*Work to do*:
Rewrite the items from the first one through the line containing "black diamond at (924, 1041): moved", replacing "diamond" with "rhombus" and leaving everything else unchanged.

◆ ◆ ◆ ◆

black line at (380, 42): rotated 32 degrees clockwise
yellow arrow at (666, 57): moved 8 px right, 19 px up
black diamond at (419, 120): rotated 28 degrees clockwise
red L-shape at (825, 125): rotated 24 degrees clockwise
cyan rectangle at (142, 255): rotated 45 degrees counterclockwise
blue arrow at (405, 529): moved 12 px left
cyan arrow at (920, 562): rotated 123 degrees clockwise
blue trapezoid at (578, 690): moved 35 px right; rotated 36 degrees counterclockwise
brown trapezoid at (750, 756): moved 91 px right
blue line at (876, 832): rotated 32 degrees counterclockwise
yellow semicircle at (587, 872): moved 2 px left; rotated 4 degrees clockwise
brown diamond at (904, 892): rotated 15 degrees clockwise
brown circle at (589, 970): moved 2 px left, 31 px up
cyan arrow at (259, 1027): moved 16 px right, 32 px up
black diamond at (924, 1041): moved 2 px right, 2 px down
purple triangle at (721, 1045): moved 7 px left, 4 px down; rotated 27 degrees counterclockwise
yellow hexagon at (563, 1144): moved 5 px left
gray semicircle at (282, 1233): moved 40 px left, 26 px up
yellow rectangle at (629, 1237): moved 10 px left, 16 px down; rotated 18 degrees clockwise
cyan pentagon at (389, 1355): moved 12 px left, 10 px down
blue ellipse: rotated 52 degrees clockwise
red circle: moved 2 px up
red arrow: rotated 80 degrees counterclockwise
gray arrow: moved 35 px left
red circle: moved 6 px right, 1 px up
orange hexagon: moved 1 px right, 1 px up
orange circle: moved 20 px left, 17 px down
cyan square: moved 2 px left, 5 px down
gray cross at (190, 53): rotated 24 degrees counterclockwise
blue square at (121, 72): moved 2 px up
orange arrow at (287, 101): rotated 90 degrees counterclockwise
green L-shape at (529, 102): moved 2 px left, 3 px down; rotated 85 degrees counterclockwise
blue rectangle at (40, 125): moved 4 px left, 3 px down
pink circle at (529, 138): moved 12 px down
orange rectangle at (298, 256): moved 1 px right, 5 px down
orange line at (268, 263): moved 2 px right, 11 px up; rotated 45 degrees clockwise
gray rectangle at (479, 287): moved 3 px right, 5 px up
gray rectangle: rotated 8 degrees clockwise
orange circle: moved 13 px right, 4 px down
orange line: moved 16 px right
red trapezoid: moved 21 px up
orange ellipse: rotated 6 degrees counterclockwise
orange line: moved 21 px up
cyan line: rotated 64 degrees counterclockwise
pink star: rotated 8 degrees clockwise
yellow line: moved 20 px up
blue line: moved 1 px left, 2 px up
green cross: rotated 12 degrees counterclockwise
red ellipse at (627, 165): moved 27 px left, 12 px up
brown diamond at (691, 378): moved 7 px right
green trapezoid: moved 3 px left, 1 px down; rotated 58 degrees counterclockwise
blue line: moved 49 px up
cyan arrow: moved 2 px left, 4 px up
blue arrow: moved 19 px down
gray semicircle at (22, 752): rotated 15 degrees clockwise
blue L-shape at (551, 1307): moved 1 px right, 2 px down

◆ ◆ ◆ ◆

*Written response*:
black line at (380, 42): rotated 32 degrees clockwise
yellow arrow at (666, 57): moved 8 px right, 19 px up
black rhombus at (419, 120): rotated 28 degrees clockwise
red L-shape at (825, 125): rotated 24 degrees clockwise
cyan rectangle at (142, 255): rotated 45 degrees counterclockwise
blue arrow at (405, 529): moved 12 px left
cyan arrow at (920, 562): rotated 123 degrees clockwise
blue trapezoid at (578, 690): moved 35 px right; rotated 36 degrees counterclockwise
brown trapezoid at (750, 756): moved 91 px right
blue line at (876, 832): rotated 32 degrees counterclockwise
yellow semicircle at (587, 872): moved 2 px left; rotated 4 degrees clockwise
brown rhombus at (904, 892): rotated 15 degrees clockwise
brown circle at (589, 970): moved 2 px left, 31 px up
cyan arrow at (259, 1027): moved 16 px right, 32 px up
black rhombus at (924, 1041): moved 2 px right, 2 px down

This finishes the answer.